- **PROVIDED INFORMATION**
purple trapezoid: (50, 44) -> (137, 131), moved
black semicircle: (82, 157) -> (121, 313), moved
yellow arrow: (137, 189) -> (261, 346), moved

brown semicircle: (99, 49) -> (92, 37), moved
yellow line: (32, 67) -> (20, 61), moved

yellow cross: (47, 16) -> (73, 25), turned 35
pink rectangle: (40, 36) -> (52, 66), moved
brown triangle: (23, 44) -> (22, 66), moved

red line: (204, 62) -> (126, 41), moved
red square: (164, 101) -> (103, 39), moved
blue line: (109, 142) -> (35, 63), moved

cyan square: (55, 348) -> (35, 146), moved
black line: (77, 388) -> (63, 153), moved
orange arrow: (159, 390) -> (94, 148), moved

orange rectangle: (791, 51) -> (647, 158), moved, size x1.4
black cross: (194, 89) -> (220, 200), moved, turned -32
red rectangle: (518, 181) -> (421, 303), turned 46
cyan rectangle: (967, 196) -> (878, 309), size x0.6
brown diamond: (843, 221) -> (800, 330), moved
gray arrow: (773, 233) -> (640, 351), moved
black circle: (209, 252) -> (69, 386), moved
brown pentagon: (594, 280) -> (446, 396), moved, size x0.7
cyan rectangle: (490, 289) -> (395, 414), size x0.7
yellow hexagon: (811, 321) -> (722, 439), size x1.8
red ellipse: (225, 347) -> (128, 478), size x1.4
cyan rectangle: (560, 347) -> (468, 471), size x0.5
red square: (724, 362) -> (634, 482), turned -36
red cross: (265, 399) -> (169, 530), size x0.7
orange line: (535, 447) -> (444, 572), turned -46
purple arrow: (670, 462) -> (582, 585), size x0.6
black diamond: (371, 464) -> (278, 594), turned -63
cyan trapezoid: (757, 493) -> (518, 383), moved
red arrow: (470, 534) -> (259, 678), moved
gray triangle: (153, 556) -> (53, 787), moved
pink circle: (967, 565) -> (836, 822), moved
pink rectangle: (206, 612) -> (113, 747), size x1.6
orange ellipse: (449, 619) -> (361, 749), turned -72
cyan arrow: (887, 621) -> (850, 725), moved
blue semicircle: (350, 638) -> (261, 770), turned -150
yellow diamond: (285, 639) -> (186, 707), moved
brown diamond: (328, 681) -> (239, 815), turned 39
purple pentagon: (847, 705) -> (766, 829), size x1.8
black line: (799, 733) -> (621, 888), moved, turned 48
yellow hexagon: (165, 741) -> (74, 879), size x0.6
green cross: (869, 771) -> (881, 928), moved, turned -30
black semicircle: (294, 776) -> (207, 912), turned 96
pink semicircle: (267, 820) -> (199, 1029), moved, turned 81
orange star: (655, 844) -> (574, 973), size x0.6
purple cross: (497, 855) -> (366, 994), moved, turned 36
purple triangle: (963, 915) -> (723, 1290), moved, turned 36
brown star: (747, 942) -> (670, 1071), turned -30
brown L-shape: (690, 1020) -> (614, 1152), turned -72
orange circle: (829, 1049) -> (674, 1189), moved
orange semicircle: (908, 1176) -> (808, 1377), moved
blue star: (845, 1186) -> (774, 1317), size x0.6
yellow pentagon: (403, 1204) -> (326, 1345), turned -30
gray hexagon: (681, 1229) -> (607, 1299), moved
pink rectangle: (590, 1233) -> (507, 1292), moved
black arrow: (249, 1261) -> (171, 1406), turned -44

- **TASK REQUIREMENTS**
What you should output is every line of the records above, from the first through the line containing "blue line: (109, 142) -> (35, 63), moved", unchanged.

- **EXPECTED ANSWER**
purple trapezoid: (50, 44) -> (137, 131), moved
black semicircle: (82, 157) -> (121, 313), moved
yellow arrow: (137, 189) -> (261, 346), moved

brown semicircle: (99, 49) -> (92, 37), moved
yellow line: (32, 67) -> (20, 61), moved

yellow cross: (47, 16) -> (73, 25), turned 35
pink rectangle: (40, 36) -> (52, 66), moved
brown triangle: (23, 44) -> (22, 66), moved

red line: (204, 62) -> (126, 41), moved
red square: (164, 101) -> (103, 39), moved
blue line: (109, 142) -> (35, 63), moved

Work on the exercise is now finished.